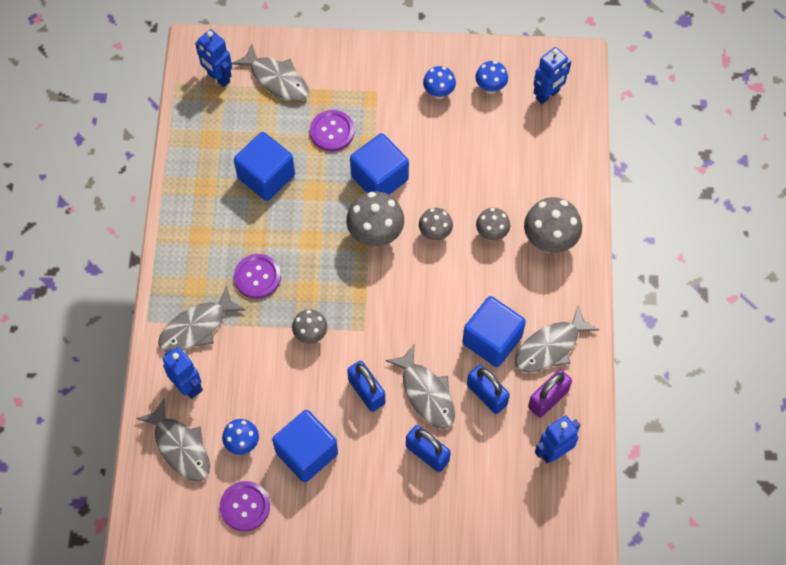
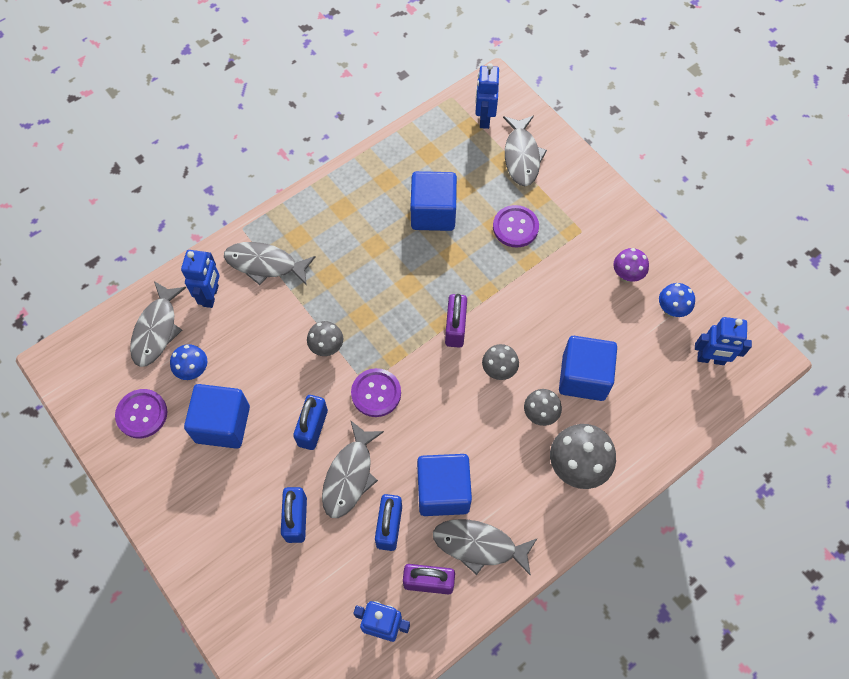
camera: 50 degrees right, 0 degrees up
(257, 277) = (343, 272): purple button -> purple button (376, 393)
(375, 235) = (455, 328): grey mushroom -> purple padlock
(379, 178) = (508, 292): blue cube -> blue cube (583, 377)
(438, 93) = (626, 276): blue mushroom -> purple mushroom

The problem: Scan the material for lines with the word "mushroom", and copy each line you find.

Written solution:
(375, 235) = (455, 328): grey mushroom -> purple padlock
(438, 93) = (626, 276): blue mushroom -> purple mushroom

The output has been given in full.